• _DATASET ENTRIES_
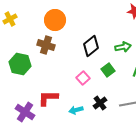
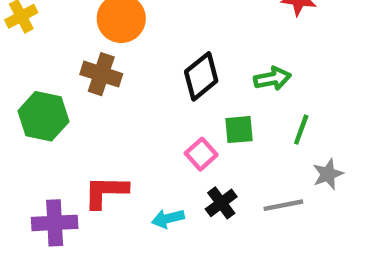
green square: (108, 70) -> (239, 130), turned 32
pink square: (83, 78) -> (201, 154), moved
purple cross: (25, 112) -> (55, 223), turned -36

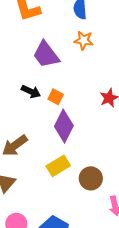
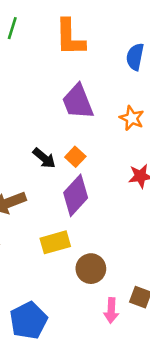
orange star: (84, 40) -> (132, 118), moved
black arrow: (31, 91) -> (44, 158), moved

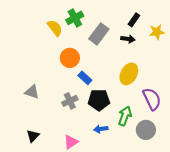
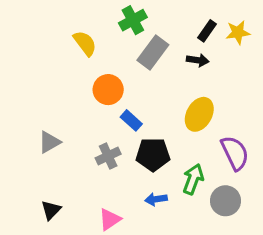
green cross: (75, 18) -> (133, 20), moved
yellow star: (157, 32) -> (238, 32), moved
gray triangle: (32, 92) -> (49, 142), turned -49

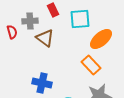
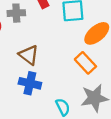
brown triangle: (45, 38) -> (29, 55), moved

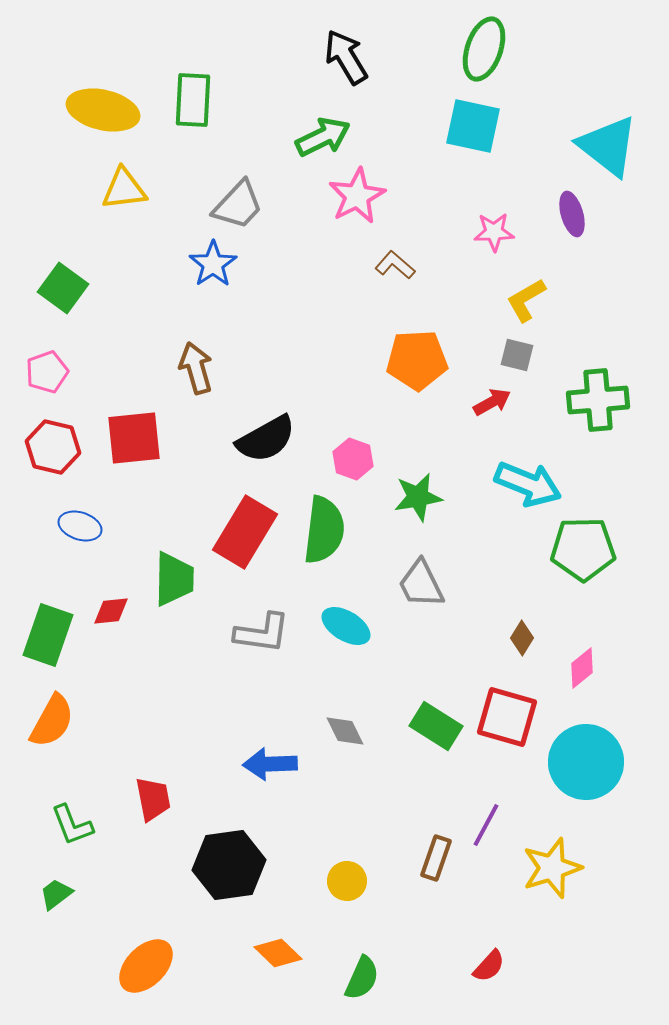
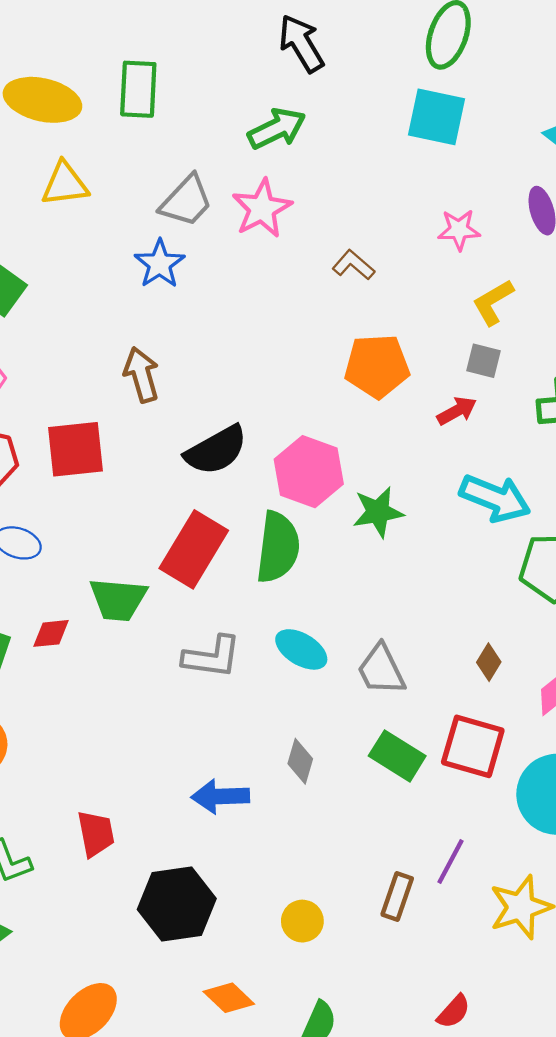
pink star: (357, 196) -> (262, 208), moved
pink hexagon: (353, 459) -> (309, 472), size x1.6
green trapezoid: (174, 579) -> (118, 599), turned 94
gray trapezoid: (421, 584) -> (381, 670), moved
gray diamond: (345, 731) -> (300, 761), turned 42

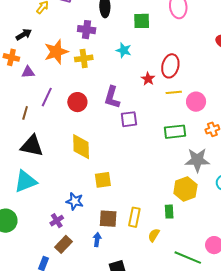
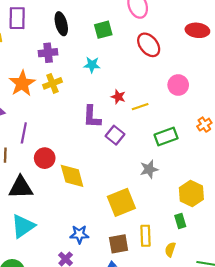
red ellipse: (170, 66) -> (149, 45), moved, turned -40
red star: (148, 79) -> (118, 97), moved
yellow line: (174, 92) -> (140, 107), moved
red circle: (77, 102) -> (45, 158), moved
pink circle: (196, 102) -> (178, 85), moved
purple square: (129, 119) -> (115, 135), turned -30
gray star: (197, 160) -> (149, 169), moved, size x0.7
yellow square: (103, 180) -> (121, 202), moved, size x1.5

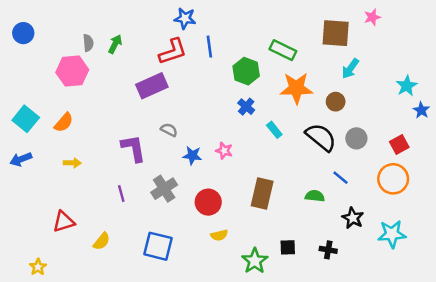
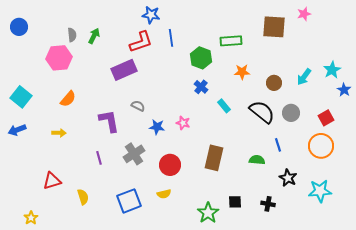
green rectangle: (283, 50) -> (231, 41), turned -30
cyan arrow: (350, 69) -> (304, 77), moved
orange star: (296, 88) -> (242, 72), size x0.6
orange semicircle: (64, 122) -> (68, 99), moved
blue line: (340, 178) -> (278, 145), turned 32
yellow semicircle: (219, 235) -> (164, 194), moved
yellow semicircle: (102, 241) -> (83, 197), turned -56
blue square: (158, 246) -> (129, 201), turned -35

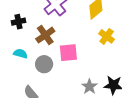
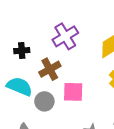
cyan semicircle: (20, 54) -> (20, 86), size x1.6

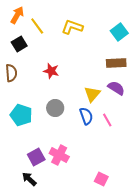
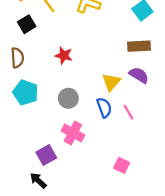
cyan pentagon: (21, 115) -> (25, 92), moved
pink cross: (59, 155) -> (73, 133), moved
pink square: (101, 179) -> (122, 165), moved

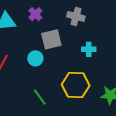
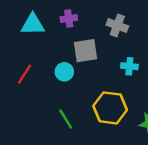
purple cross: (35, 14) -> (69, 18), turned 32

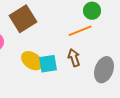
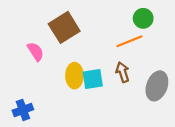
yellow ellipse: (32, 61) -> (74, 76), turned 55

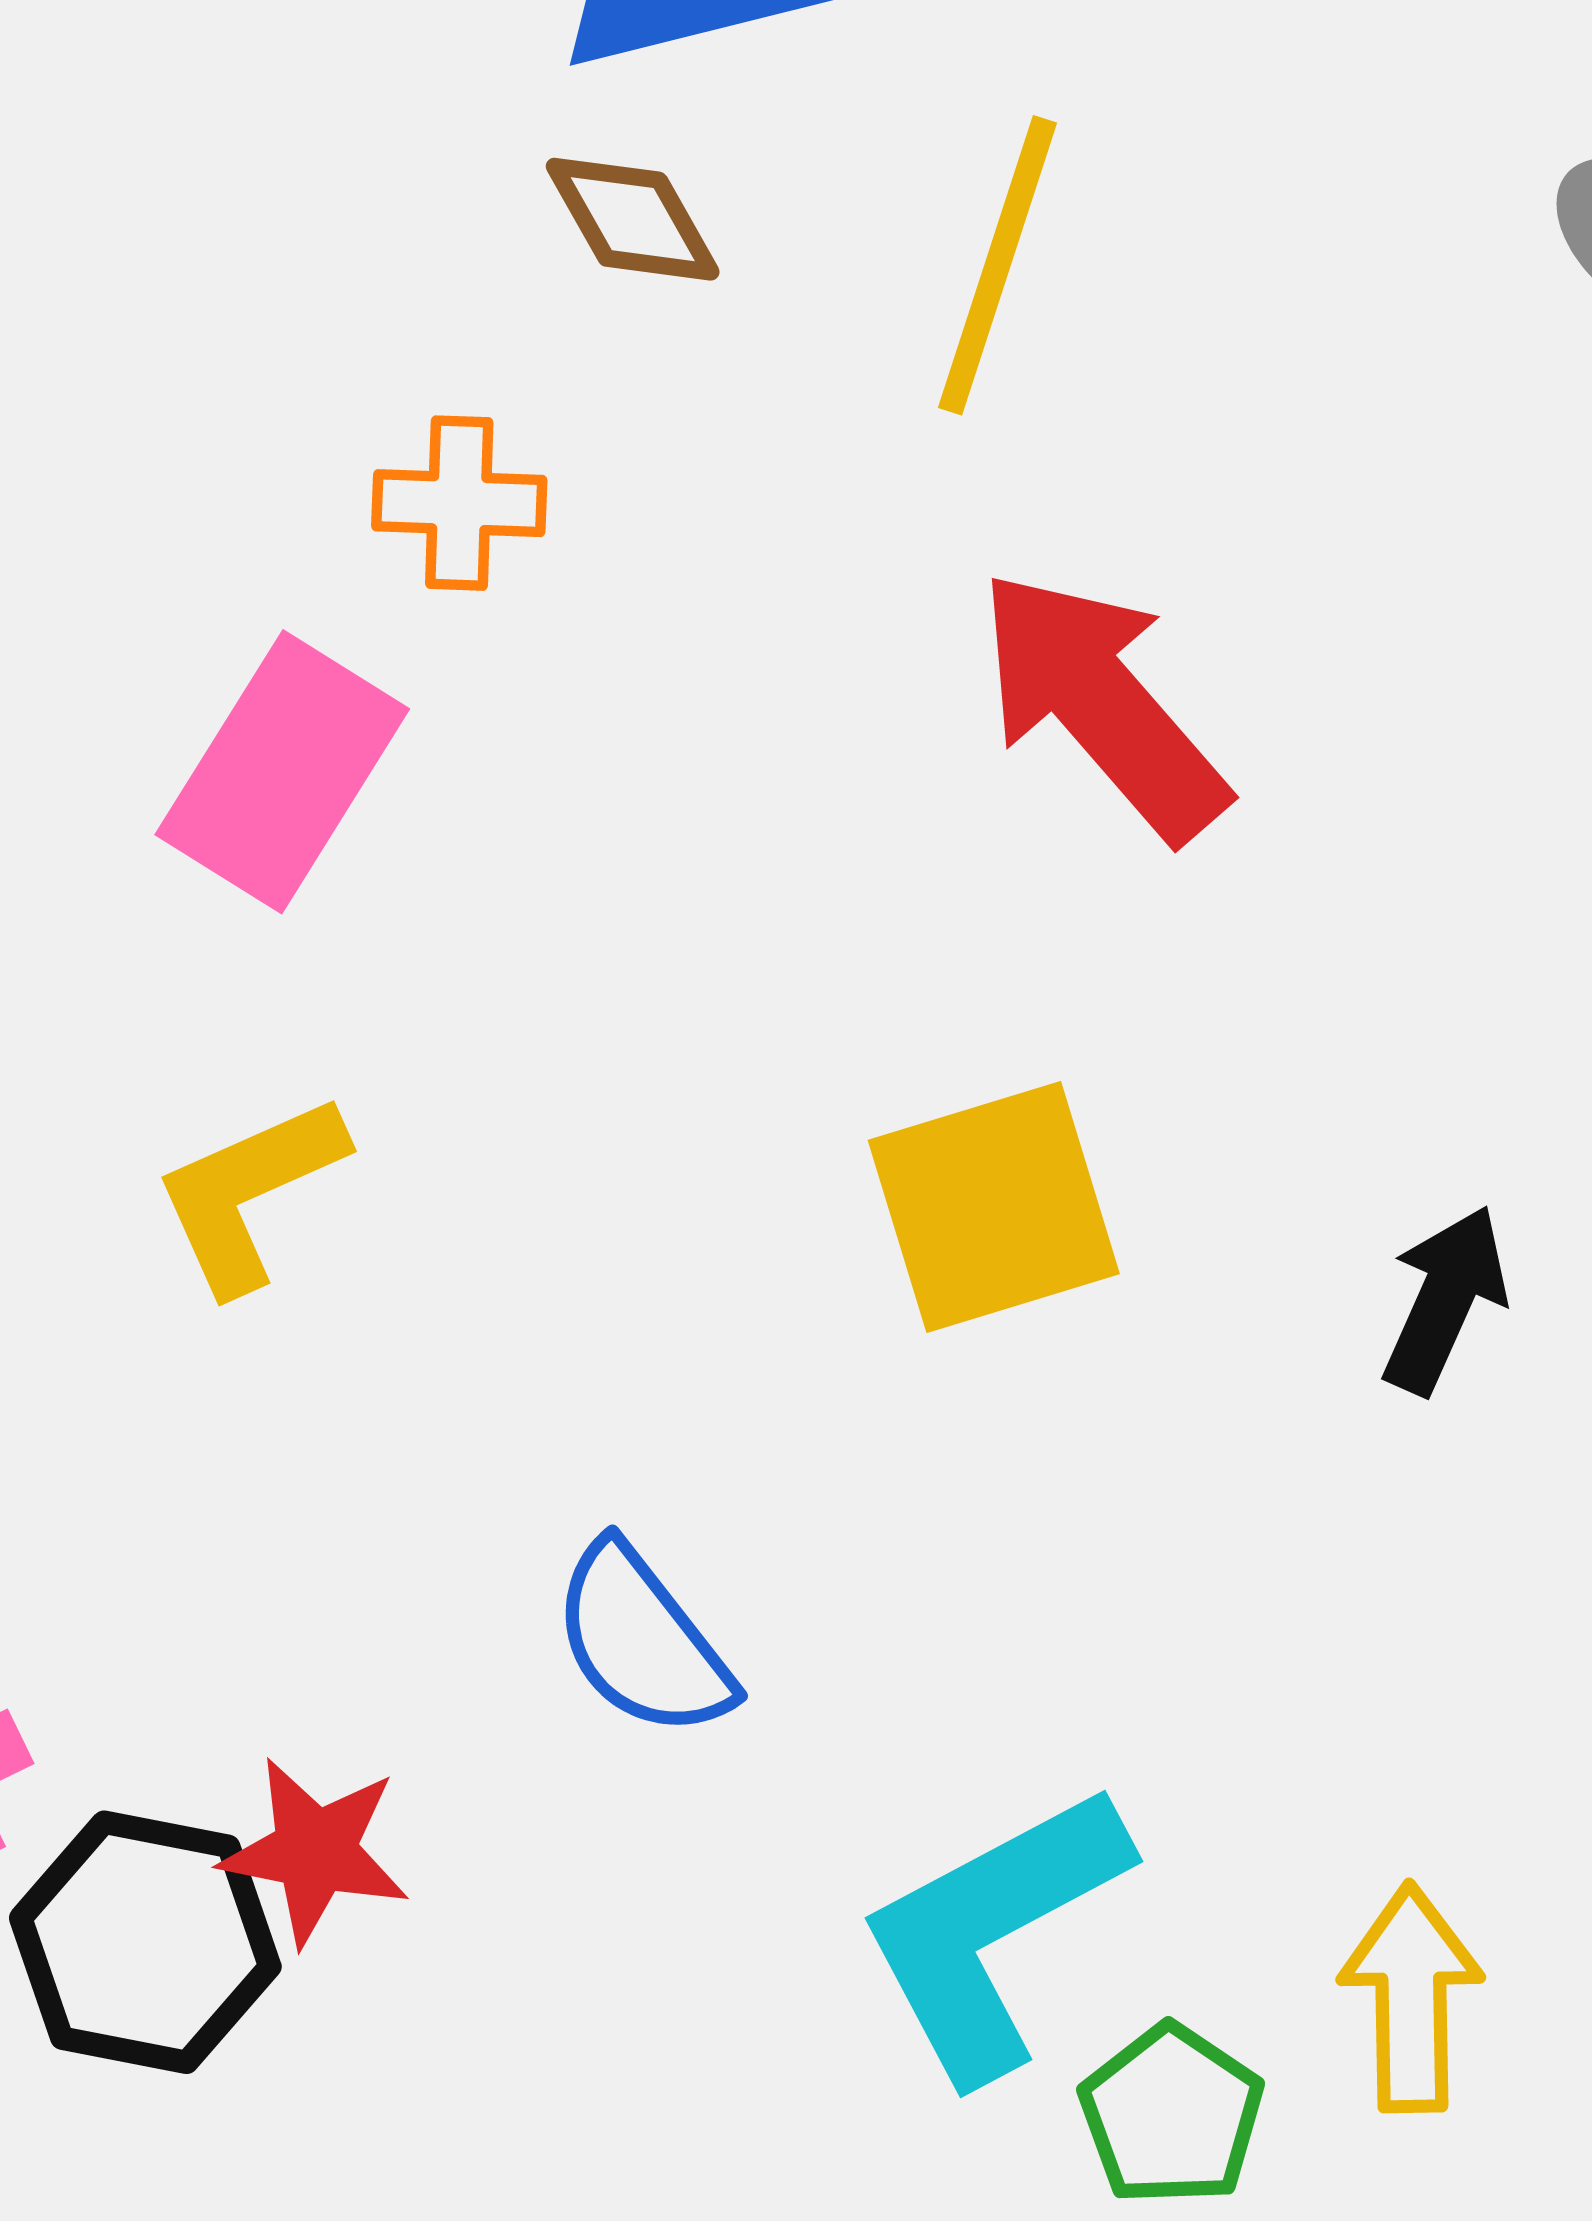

• _WHAT YOU WILL DO_
Look over the listing above and copy each line that contains "triangle".

• _ANSWER FOR THE TASK_
gray triangle: (32, 92) -> (49, 142), turned -49
brown triangle: (45, 38) -> (29, 55), moved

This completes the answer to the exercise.